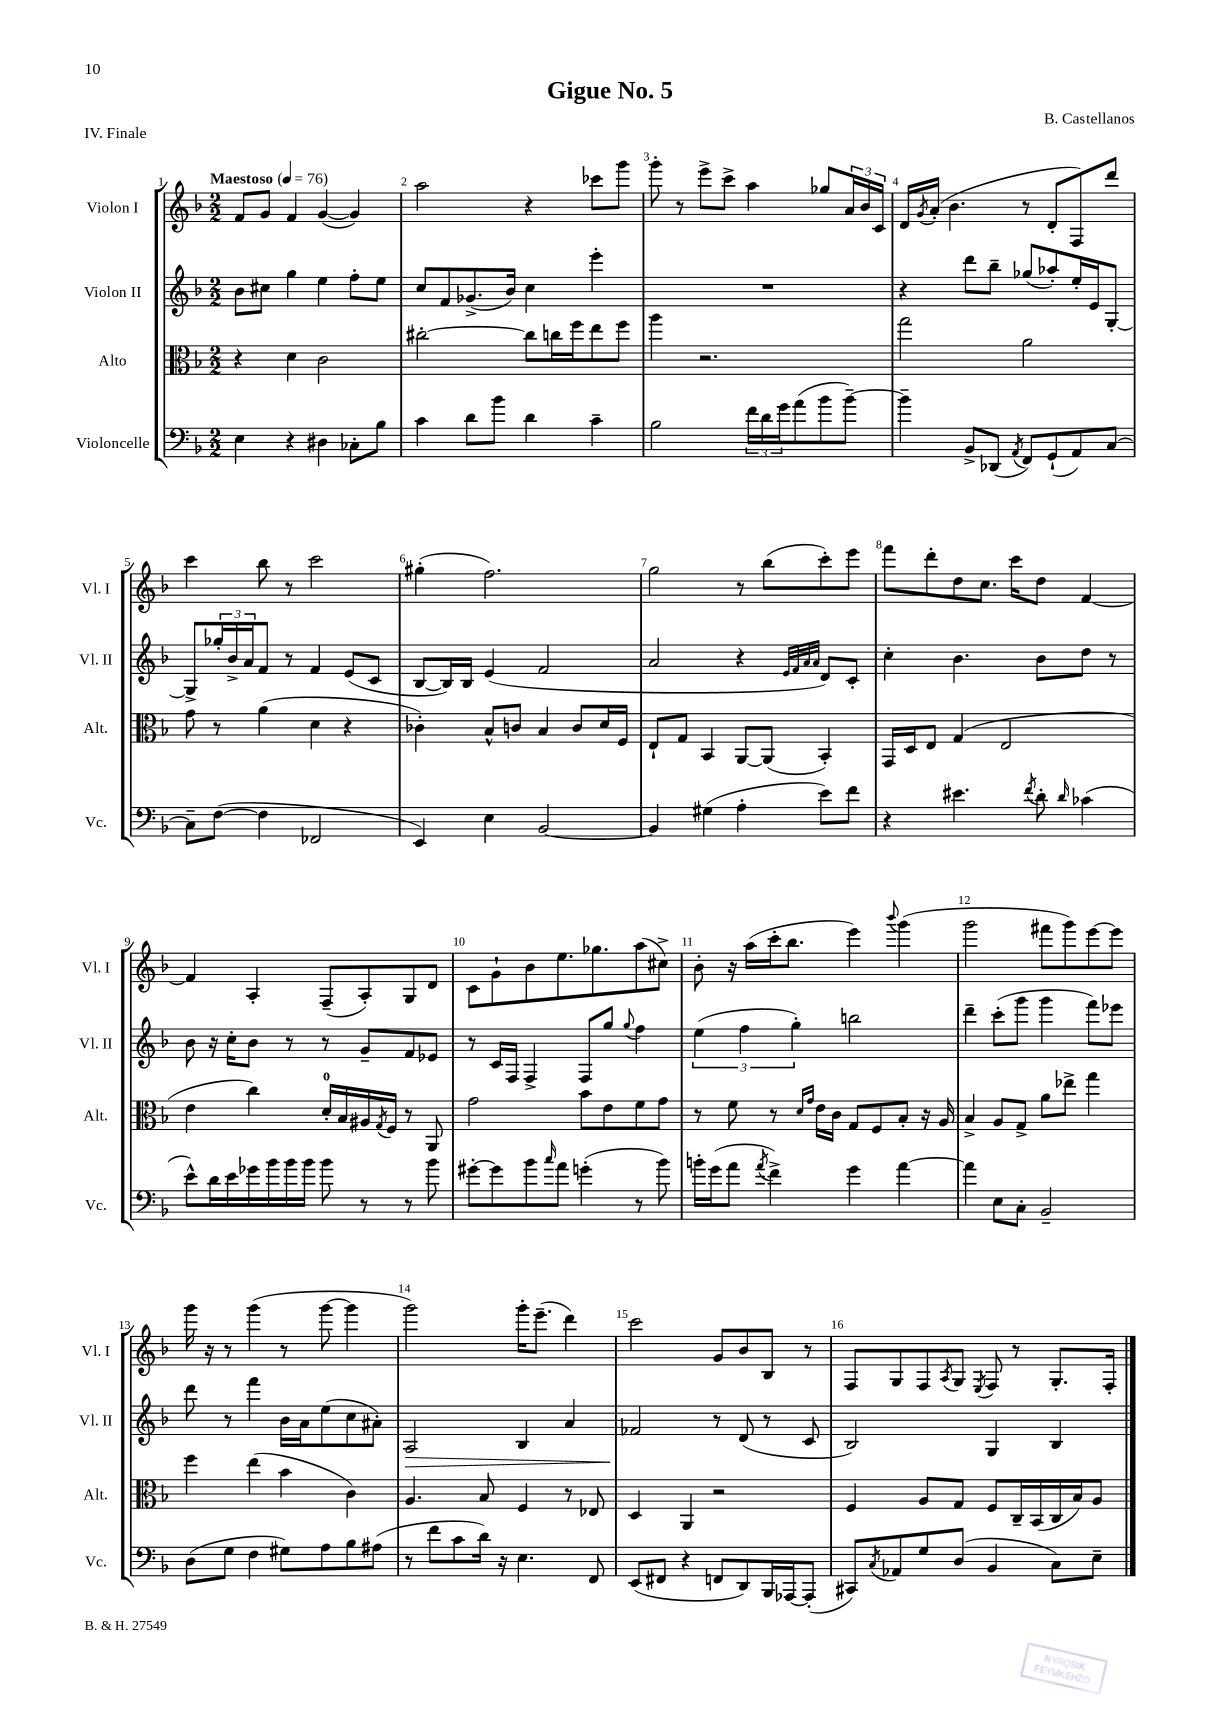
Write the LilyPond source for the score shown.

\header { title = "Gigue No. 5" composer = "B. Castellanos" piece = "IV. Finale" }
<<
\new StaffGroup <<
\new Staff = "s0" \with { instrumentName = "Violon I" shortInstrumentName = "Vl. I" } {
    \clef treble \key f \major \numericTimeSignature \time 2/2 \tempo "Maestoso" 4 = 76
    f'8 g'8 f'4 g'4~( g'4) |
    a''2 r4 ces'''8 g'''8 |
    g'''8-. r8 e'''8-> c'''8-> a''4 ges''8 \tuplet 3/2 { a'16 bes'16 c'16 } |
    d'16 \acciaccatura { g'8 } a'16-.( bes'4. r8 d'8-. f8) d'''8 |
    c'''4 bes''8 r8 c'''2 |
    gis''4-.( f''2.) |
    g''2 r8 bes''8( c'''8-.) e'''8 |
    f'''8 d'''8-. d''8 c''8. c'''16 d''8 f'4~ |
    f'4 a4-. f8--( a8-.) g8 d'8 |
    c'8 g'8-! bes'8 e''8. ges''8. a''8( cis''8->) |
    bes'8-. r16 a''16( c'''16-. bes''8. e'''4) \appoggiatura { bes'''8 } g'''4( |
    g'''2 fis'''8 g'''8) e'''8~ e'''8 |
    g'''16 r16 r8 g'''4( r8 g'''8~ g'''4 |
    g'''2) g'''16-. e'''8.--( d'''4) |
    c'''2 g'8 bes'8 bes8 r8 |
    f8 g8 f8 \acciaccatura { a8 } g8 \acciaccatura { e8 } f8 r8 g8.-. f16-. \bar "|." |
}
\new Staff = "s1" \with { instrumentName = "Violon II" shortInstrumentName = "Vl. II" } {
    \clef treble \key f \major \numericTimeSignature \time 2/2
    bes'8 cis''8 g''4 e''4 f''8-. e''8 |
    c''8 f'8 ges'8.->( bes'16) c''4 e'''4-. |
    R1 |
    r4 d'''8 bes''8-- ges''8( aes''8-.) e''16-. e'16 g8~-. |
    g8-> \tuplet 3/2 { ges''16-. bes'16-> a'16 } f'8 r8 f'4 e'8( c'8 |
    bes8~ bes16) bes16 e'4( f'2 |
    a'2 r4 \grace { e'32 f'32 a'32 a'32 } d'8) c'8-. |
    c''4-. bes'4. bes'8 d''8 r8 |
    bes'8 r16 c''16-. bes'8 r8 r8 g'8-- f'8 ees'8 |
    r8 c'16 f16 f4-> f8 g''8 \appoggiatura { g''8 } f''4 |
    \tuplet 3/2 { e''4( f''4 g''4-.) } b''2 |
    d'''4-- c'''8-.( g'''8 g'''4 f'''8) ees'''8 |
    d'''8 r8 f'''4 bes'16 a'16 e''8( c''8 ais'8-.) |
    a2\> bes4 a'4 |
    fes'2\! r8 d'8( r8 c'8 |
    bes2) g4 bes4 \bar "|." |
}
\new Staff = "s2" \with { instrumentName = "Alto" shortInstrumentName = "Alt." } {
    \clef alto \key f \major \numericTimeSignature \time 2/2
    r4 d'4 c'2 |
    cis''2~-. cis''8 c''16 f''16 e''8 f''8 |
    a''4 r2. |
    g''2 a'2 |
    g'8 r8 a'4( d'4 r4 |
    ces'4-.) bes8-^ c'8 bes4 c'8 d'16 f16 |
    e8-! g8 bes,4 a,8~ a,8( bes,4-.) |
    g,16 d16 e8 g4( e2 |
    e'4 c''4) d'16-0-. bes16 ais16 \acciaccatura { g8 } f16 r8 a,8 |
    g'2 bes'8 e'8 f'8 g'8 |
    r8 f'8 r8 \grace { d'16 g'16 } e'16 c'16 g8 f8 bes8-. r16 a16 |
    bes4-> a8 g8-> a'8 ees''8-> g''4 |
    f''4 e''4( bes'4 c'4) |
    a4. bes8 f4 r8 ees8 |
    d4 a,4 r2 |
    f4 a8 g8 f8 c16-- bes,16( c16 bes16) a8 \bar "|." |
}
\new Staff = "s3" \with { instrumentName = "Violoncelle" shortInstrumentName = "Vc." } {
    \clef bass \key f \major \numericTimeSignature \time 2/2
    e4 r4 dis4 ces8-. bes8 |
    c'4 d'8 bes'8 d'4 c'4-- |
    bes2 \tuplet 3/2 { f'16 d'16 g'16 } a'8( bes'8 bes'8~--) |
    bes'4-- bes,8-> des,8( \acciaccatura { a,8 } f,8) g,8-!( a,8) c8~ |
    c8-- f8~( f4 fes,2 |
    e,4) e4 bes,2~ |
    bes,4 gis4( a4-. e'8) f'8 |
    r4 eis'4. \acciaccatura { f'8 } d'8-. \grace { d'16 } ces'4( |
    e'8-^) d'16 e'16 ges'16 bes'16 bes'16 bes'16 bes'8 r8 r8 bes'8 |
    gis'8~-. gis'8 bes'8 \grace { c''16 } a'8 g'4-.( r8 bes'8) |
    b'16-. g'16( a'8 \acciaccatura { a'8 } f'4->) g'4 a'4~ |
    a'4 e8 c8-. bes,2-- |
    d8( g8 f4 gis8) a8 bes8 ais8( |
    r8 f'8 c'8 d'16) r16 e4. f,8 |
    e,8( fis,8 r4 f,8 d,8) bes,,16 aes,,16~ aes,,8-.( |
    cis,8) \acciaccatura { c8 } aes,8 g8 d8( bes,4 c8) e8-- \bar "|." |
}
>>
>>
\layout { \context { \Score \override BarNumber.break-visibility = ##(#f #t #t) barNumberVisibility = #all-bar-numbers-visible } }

**Instruction:** Count the lines in the items above that contain the string "instrumentName", treating uppercase and lowercase as different. Give only the number.

**The answer:** 4